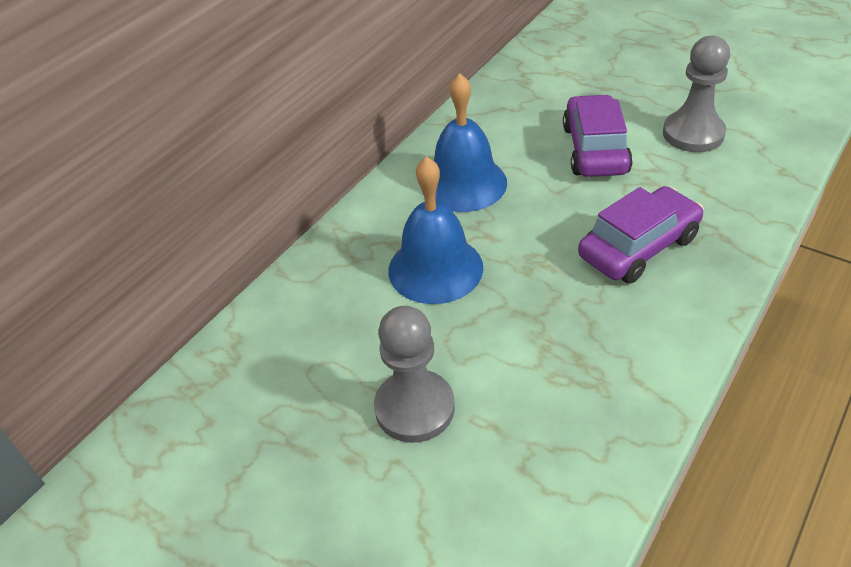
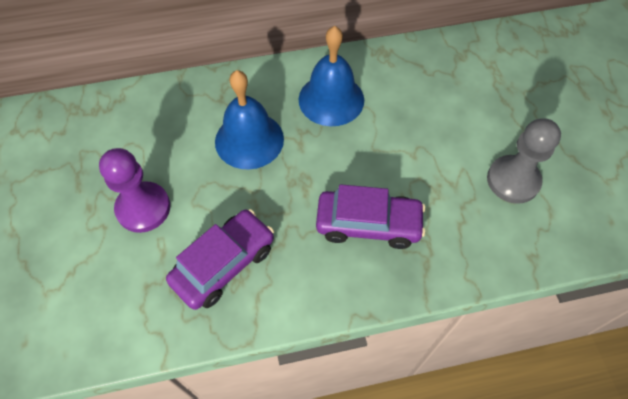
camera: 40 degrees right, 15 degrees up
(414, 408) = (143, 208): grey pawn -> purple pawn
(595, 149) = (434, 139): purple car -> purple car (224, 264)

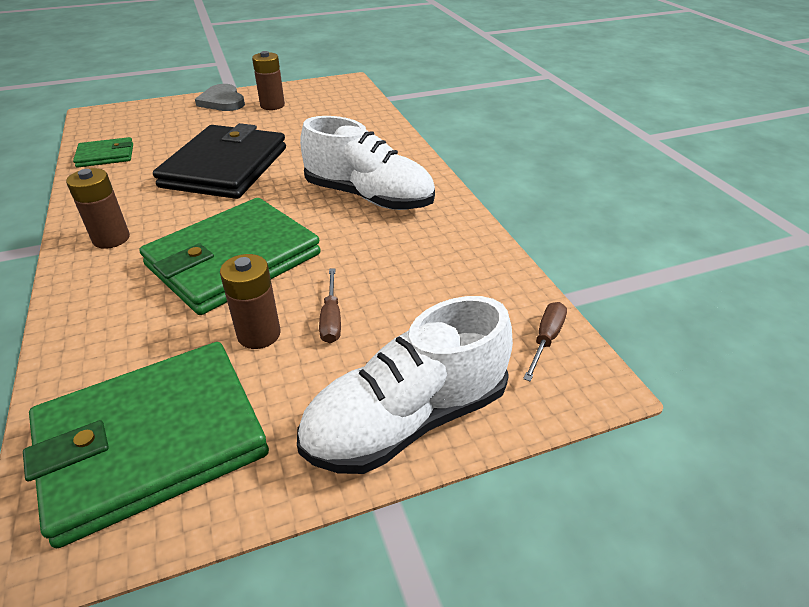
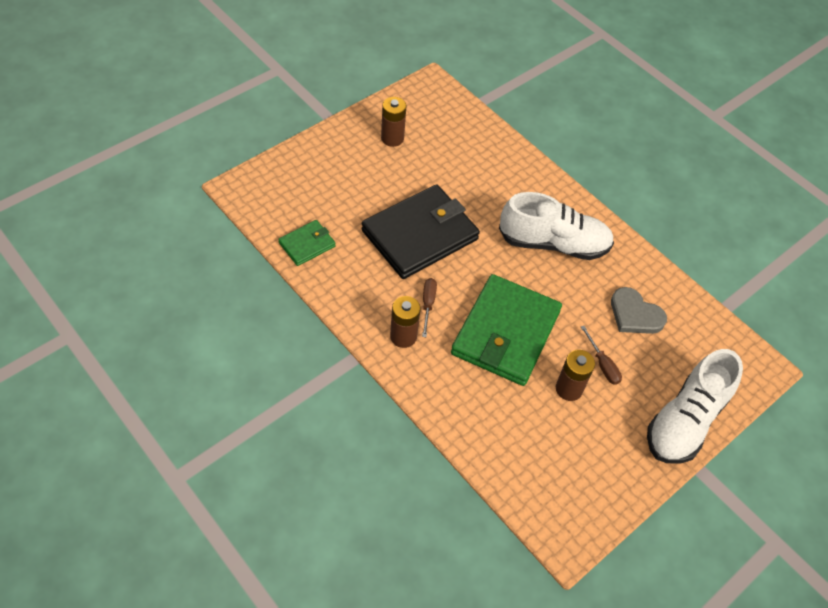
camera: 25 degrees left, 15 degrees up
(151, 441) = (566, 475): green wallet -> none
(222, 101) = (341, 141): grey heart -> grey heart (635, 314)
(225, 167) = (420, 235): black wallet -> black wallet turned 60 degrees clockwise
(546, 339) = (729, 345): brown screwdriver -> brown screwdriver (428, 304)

_Task to complete_:
Because the pictures are not wanted, retype every record exactly without them.

_Output_:
camera: 40 degrees right, 15 degrees up
(414, 408) = (143, 208): grey pawn -> purple pawn
(595, 149) = (434, 139): purple car -> purple car (224, 264)

camera: 25 degrees left, 15 degrees up
(151, 441) = (566, 475): green wallet -> none
(222, 101) = (341, 141): grey heart -> grey heart (635, 314)
(225, 167) = (420, 235): black wallet -> black wallet turned 60 degrees clockwise
(546, 339) = (729, 345): brown screwdriver -> brown screwdriver (428, 304)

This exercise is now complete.